Your instructions: Set down exactly the lines below between the line holding "MATRIX2 pin CLK: D2 -> D4" and the line holding "RADIO1 pin GND: GND -> 3V3", inclusive; no other line belongs in the answer.

-------- Given information

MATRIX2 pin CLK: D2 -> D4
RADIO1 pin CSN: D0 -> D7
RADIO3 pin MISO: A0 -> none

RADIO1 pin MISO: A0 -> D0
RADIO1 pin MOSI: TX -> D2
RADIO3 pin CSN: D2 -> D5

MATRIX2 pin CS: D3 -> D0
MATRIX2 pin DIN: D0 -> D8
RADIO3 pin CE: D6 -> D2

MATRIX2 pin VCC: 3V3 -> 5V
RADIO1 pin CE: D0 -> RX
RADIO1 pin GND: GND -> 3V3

----------------
-------- Given information

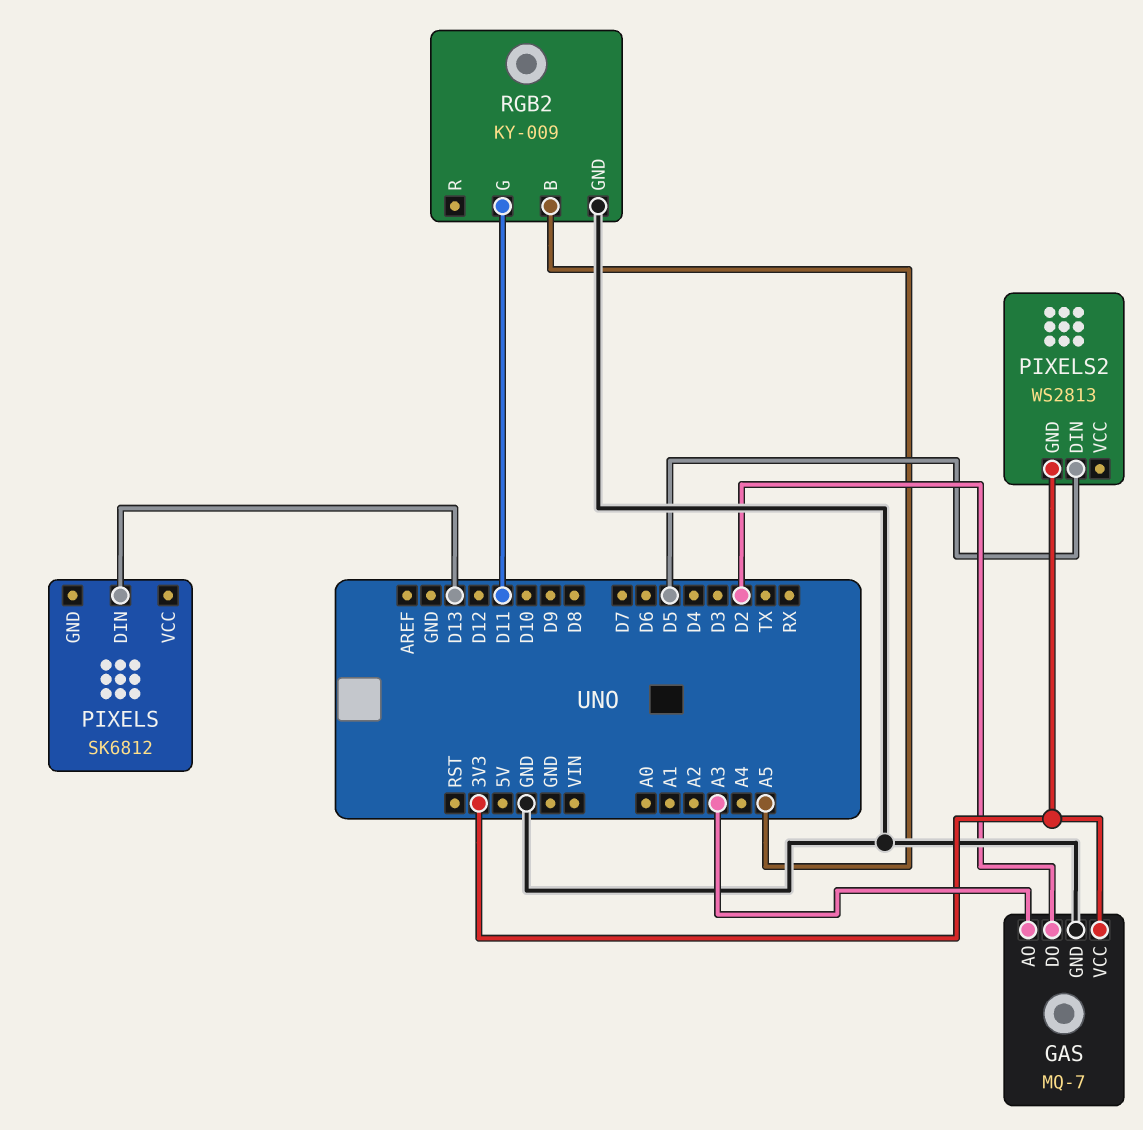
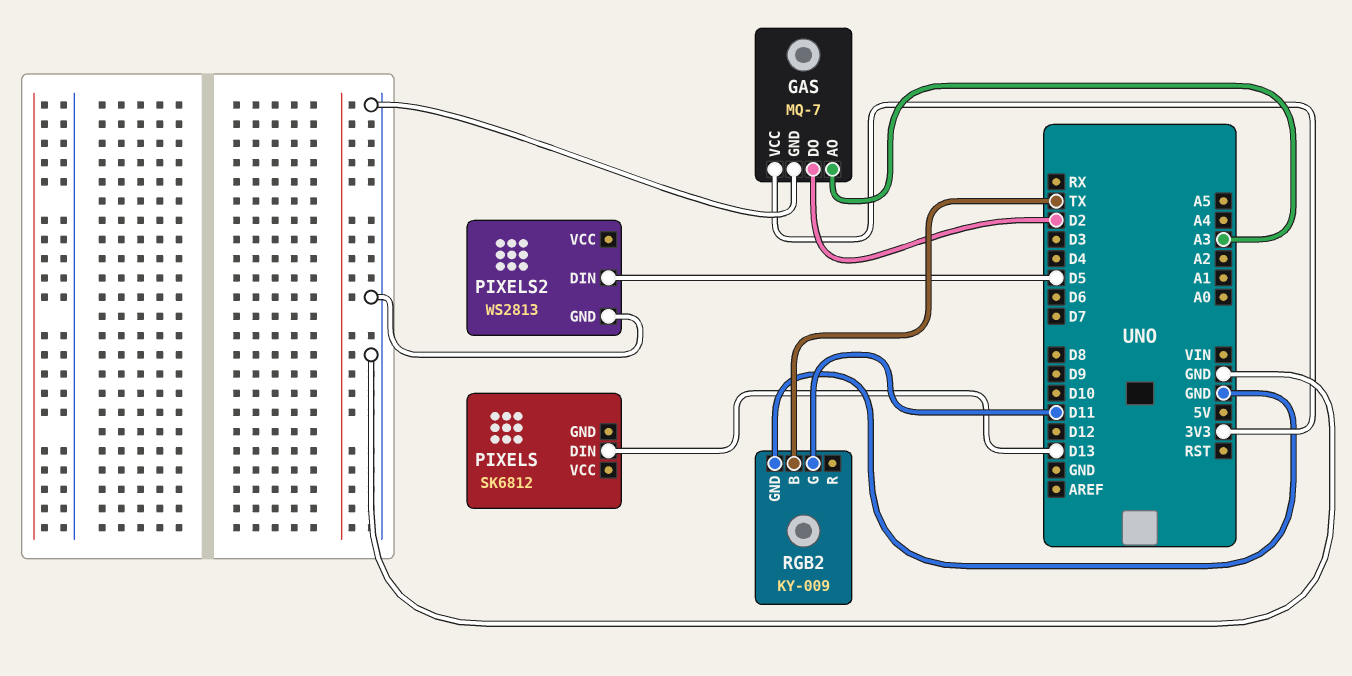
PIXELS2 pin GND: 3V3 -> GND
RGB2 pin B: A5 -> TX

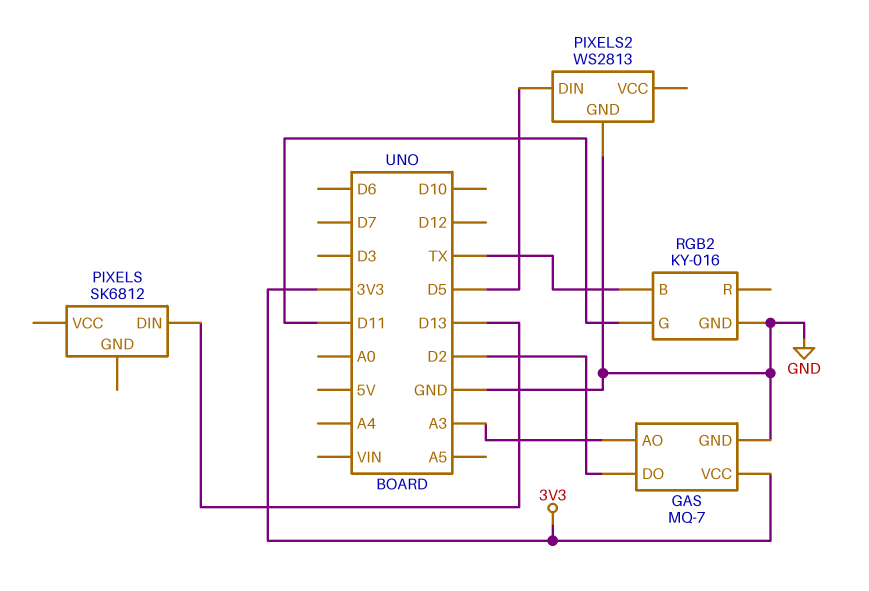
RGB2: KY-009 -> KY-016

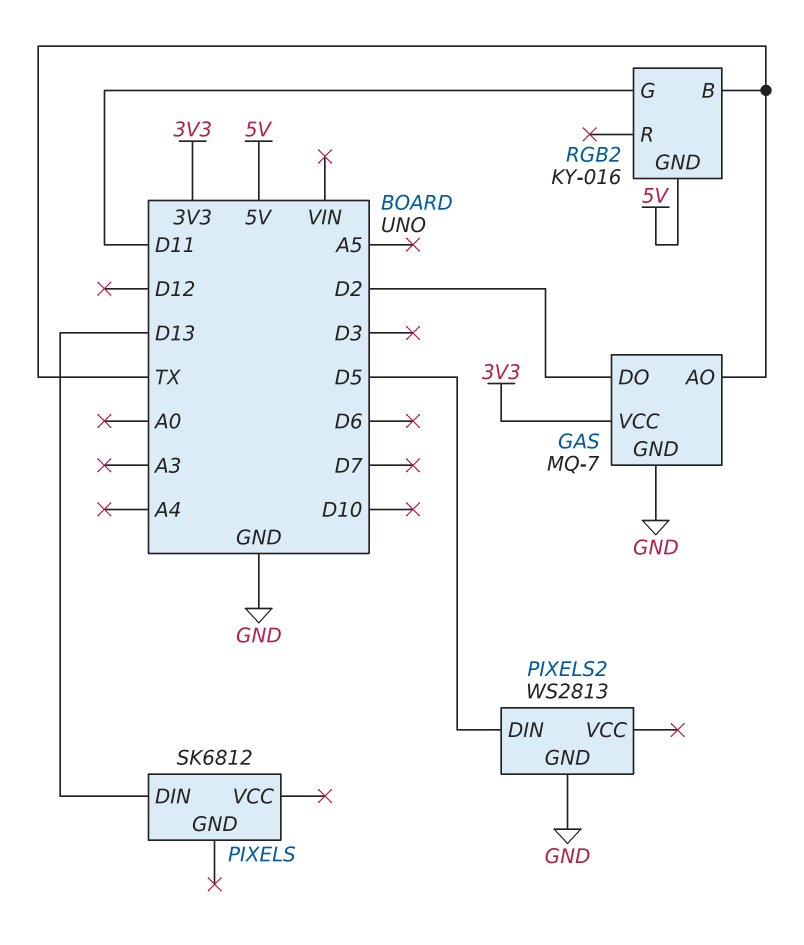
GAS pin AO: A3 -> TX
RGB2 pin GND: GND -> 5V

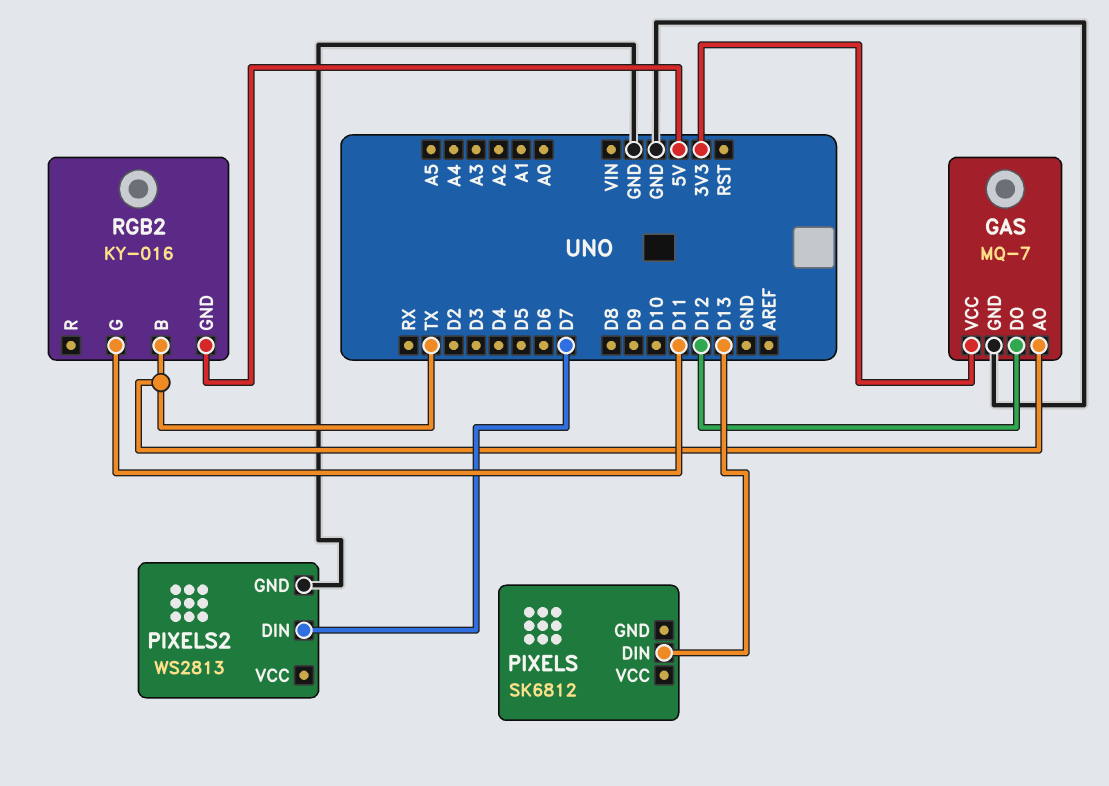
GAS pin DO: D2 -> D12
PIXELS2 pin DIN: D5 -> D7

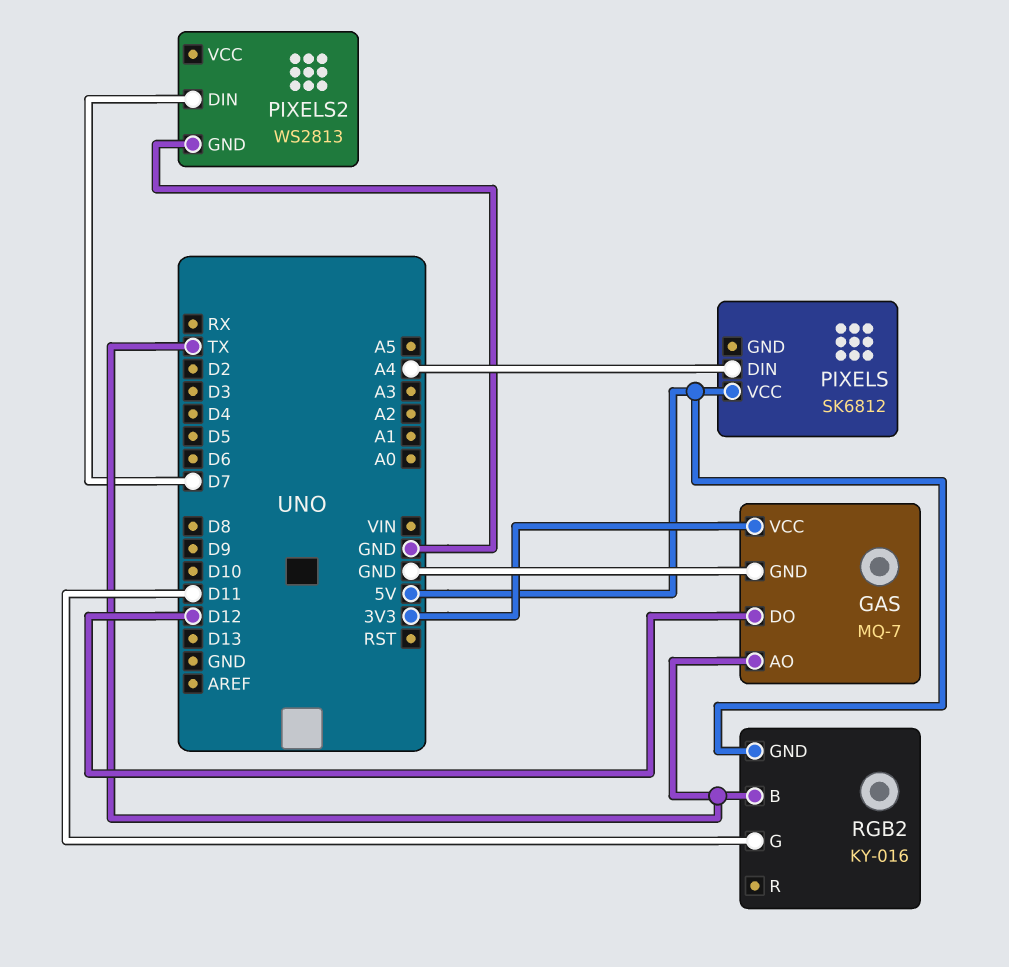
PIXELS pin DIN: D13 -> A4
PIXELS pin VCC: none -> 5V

----------------

Response below:
MATRIX2 pin CLK: D2 -> D4
RADIO1 pin CSN: D0 -> D7
RADIO3 pin MISO: A0 -> none

RADIO1 pin MISO: A0 -> D0
RADIO1 pin MOSI: TX -> D2
RADIO3 pin CSN: D2 -> D5

MATRIX2 pin CS: D3 -> D0
MATRIX2 pin DIN: D0 -> D8
RADIO3 pin CE: D6 -> D2

MATRIX2 pin VCC: 3V3 -> 5V
RADIO1 pin CE: D0 -> RX
RADIO1 pin GND: GND -> 3V3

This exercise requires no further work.